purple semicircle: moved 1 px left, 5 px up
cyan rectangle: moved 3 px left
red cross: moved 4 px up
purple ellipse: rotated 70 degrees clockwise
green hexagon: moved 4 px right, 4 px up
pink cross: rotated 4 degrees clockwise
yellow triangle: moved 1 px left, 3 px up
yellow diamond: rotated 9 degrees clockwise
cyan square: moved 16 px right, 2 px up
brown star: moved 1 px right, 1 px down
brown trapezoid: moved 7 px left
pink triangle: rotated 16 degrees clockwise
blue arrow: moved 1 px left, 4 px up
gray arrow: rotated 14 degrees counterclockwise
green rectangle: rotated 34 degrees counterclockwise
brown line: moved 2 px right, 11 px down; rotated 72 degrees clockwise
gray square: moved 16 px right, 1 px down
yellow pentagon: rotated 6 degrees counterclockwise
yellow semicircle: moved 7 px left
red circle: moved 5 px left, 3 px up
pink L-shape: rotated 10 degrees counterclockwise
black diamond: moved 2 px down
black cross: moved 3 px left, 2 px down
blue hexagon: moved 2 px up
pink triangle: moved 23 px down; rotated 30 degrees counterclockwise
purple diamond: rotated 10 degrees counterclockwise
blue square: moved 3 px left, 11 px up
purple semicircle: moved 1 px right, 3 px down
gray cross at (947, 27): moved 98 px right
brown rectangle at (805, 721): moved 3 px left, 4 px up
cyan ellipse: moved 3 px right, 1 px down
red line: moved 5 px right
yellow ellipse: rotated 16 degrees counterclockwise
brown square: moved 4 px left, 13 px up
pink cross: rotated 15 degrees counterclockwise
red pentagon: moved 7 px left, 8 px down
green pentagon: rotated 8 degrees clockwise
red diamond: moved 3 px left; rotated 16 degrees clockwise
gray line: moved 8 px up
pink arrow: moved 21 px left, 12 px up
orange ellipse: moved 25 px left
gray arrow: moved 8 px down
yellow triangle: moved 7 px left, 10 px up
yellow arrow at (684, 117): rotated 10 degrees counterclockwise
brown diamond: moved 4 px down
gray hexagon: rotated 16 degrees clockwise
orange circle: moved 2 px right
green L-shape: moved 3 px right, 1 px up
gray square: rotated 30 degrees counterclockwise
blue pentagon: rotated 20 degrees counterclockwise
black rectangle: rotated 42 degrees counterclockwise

__________________________________________________

TASK STATEMENT: Exactly as written, restate every record in the listing.

ANSWER BELOW:
purple semicircle: moved 1 px left, 5 px up
cyan rectangle: moved 3 px left
red cross: moved 4 px up
purple ellipse: rotated 70 degrees clockwise
green hexagon: moved 4 px right, 4 px up
pink cross: rotated 4 degrees clockwise
yellow triangle: moved 1 px left, 3 px up
yellow diamond: rotated 9 degrees clockwise
cyan square: moved 16 px right, 2 px up
brown star: moved 1 px right, 1 px down
brown trapezoid: moved 7 px left
pink triangle: rotated 16 degrees clockwise
blue arrow: moved 1 px left, 4 px up
gray arrow: rotated 14 degrees counterclockwise
green rectangle: rotated 34 degrees counterclockwise
brown line: moved 2 px right, 11 px down; rotated 72 degrees clockwise
gray square: moved 16 px right, 1 px down
yellow pentagon: rotated 6 degrees counterclockwise
yellow semicircle: moved 7 px left
red circle: moved 5 px left, 3 px up
pink L-shape: rotated 10 degrees counterclockwise
black diamond: moved 2 px down
black cross: moved 3 px left, 2 px down
blue hexagon: moved 2 px up
pink triangle: moved 23 px down; rotated 30 degrees counterclockwise
purple diamond: rotated 10 degrees counterclockwise
blue square: moved 3 px left, 11 px up
purple semicircle: moved 1 px right, 3 px down
gray cross at (947, 27): moved 98 px right
brown rectangle at (805, 721): moved 3 px left, 4 px up
cyan ellipse: moved 3 px right, 1 px down
red line: moved 5 px right
yellow ellipse: rotated 16 degrees counterclockwise
brown square: moved 4 px left, 13 px up
pink cross: rotated 15 degrees counterclockwise
red pentagon: moved 7 px left, 8 px down
green pentagon: rotated 8 degrees clockwise
red diamond: moved 3 px left; rotated 16 degrees clockwise
gray line: moved 8 px up
pink arrow: moved 21 px left, 12 px up
orange ellipse: moved 25 px left
gray arrow: moved 8 px down
yellow triangle: moved 7 px left, 10 px up
yellow arrow at (684, 117): rotated 10 degrees counterclockwise
brown diamond: moved 4 px down
gray hexagon: rotated 16 degrees clockwise
orange circle: moved 2 px right
green L-shape: moved 3 px right, 1 px up
gray square: rotated 30 degrees counterclockwise
blue pentagon: rotated 20 degrees counterclockwise
black rectangle: rotated 42 degrees counterclockwise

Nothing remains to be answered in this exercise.